When the word "candle" shows up in a line of the data below, copy that whole line.
------------------------------------------------------------------------
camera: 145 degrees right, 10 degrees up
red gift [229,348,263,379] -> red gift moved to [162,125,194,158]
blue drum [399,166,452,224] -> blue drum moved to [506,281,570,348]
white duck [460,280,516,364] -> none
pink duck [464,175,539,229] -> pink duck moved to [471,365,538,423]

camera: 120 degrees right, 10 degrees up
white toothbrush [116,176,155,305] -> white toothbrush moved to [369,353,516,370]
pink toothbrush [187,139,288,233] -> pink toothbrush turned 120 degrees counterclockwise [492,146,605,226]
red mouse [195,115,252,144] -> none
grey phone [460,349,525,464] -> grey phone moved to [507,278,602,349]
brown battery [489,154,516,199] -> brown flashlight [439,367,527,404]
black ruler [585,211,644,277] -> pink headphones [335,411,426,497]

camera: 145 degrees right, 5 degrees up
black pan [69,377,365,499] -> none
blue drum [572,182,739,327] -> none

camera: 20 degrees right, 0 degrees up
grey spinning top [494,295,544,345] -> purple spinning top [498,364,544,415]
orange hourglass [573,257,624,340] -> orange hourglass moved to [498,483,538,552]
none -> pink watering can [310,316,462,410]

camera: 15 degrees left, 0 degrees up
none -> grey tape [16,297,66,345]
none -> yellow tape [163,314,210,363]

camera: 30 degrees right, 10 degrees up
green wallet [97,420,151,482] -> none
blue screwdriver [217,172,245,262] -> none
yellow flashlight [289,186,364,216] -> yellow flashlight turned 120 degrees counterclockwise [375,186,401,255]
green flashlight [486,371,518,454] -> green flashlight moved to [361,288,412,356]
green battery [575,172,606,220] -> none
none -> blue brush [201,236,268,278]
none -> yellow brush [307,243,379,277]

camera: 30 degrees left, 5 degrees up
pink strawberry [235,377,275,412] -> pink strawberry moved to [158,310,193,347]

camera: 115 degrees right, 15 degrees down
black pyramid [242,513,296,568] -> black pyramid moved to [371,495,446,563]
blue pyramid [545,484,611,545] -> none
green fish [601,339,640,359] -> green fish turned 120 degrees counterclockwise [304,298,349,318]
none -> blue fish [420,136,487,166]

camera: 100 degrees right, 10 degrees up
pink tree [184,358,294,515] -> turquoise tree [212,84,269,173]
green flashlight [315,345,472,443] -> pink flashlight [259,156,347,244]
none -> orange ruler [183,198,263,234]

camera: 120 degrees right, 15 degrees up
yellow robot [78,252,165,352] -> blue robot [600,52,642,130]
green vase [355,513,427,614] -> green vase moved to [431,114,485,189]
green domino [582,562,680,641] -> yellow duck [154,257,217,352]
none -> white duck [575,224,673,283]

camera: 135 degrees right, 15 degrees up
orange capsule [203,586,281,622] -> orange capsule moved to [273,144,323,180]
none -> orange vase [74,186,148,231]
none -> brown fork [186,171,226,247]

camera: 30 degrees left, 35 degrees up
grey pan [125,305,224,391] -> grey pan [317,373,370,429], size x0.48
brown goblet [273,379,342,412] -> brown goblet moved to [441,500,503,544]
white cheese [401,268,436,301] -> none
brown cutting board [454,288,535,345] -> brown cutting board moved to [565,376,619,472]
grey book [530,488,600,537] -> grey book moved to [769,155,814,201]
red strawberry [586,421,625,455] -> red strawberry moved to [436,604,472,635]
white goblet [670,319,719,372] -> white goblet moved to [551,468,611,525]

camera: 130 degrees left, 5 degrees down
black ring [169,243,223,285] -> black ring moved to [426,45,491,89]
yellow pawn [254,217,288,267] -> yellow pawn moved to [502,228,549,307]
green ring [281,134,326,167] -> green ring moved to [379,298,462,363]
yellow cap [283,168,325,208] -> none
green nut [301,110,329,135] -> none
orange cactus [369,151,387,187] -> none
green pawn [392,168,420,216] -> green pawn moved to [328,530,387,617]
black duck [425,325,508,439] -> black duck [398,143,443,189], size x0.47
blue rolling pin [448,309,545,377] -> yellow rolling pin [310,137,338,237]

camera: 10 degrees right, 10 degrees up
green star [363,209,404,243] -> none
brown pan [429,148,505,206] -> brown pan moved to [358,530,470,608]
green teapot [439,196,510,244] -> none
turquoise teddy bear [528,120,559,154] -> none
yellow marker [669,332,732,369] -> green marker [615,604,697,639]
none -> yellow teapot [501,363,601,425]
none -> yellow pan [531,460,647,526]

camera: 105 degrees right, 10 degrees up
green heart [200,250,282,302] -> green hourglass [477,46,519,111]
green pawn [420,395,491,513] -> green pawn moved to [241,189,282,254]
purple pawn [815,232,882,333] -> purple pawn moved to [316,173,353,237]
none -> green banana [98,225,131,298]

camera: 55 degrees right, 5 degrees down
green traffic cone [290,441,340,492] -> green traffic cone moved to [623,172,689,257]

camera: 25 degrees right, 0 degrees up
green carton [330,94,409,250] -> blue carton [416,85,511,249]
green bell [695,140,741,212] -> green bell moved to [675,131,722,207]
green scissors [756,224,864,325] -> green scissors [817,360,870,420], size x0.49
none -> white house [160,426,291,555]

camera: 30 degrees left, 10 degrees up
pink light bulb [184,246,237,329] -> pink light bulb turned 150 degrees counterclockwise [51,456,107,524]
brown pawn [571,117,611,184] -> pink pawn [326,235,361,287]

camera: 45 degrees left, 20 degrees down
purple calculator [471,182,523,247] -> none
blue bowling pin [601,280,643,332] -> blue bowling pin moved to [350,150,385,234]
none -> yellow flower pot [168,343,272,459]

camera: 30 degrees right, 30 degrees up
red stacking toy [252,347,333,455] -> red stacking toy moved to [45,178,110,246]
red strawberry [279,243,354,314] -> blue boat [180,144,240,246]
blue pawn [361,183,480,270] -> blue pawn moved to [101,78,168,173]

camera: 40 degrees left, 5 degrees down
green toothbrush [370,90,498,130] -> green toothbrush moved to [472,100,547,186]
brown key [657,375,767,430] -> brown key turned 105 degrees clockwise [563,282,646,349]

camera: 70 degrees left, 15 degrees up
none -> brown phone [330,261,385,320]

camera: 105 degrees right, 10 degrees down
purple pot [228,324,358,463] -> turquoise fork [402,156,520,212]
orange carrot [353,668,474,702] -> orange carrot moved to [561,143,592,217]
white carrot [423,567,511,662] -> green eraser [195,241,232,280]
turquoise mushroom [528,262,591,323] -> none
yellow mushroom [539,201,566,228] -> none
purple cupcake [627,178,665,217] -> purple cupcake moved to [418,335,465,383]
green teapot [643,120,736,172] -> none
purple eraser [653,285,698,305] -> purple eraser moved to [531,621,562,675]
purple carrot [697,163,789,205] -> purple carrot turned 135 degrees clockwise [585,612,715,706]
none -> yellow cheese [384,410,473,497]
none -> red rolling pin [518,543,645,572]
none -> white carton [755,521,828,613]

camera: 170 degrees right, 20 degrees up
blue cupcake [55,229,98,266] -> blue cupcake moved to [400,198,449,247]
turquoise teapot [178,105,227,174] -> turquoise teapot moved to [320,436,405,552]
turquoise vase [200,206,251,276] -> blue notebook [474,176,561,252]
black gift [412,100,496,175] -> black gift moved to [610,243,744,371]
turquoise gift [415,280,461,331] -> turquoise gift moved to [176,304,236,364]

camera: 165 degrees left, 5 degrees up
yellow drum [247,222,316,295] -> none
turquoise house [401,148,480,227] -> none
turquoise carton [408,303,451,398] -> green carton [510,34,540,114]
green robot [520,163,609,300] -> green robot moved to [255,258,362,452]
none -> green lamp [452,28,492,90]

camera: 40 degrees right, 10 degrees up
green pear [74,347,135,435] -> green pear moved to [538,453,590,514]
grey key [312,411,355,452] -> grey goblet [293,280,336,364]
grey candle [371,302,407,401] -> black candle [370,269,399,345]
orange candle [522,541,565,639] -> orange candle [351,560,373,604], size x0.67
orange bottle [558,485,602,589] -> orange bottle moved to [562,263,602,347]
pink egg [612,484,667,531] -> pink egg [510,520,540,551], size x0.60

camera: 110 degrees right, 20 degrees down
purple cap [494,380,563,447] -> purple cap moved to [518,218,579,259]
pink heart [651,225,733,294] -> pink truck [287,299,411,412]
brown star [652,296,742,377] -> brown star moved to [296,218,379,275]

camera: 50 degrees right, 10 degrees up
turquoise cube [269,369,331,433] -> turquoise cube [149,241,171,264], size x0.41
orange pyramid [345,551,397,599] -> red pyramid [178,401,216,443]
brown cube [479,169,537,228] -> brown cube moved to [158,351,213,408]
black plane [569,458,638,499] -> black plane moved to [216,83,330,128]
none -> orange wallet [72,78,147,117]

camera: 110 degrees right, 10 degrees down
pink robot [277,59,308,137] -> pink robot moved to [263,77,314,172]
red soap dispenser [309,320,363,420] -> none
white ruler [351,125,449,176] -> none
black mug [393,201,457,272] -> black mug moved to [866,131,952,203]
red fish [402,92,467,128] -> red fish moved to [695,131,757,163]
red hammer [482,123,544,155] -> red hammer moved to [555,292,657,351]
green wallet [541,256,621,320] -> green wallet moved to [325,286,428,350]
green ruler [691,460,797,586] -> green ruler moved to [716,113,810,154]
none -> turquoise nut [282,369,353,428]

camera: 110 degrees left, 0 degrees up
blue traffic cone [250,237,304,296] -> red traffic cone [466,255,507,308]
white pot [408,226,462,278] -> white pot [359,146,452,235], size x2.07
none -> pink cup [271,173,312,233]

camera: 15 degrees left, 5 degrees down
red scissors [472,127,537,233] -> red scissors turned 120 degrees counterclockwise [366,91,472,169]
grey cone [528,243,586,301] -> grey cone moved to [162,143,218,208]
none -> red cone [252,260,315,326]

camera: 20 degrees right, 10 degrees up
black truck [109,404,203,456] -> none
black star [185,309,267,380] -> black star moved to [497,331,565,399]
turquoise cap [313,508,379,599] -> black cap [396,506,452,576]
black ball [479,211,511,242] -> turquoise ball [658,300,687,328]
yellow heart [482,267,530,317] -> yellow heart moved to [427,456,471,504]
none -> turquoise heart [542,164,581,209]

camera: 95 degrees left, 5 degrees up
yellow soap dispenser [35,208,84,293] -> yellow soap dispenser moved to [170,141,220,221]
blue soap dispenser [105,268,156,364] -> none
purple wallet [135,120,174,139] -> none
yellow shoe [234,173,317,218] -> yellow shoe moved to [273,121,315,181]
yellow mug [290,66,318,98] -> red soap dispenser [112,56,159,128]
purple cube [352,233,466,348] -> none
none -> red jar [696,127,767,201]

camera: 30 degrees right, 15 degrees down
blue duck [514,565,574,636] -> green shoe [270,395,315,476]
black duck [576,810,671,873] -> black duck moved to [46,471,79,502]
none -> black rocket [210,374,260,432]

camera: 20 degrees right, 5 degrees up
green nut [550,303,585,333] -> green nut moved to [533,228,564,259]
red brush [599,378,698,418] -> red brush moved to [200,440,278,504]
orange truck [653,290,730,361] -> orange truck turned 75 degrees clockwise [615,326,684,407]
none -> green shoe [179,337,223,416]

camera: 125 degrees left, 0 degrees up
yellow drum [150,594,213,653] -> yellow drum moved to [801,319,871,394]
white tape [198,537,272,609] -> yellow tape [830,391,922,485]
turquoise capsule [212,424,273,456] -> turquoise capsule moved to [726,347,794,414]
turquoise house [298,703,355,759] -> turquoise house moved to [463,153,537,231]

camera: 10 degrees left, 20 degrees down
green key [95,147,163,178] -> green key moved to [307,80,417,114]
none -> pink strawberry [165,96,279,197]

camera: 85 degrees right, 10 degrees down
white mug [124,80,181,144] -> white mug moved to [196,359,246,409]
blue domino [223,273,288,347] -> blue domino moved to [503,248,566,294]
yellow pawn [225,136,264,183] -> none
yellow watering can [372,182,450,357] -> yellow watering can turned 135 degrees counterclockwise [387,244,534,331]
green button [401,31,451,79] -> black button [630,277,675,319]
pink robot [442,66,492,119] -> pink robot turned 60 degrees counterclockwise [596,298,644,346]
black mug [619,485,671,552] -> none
------------------------------------------------------------------------
RESULT BELOW:
grey candle [371,302,407,401] -> black candle [370,269,399,345]
orange candle [522,541,565,639] -> orange candle [351,560,373,604], size x0.67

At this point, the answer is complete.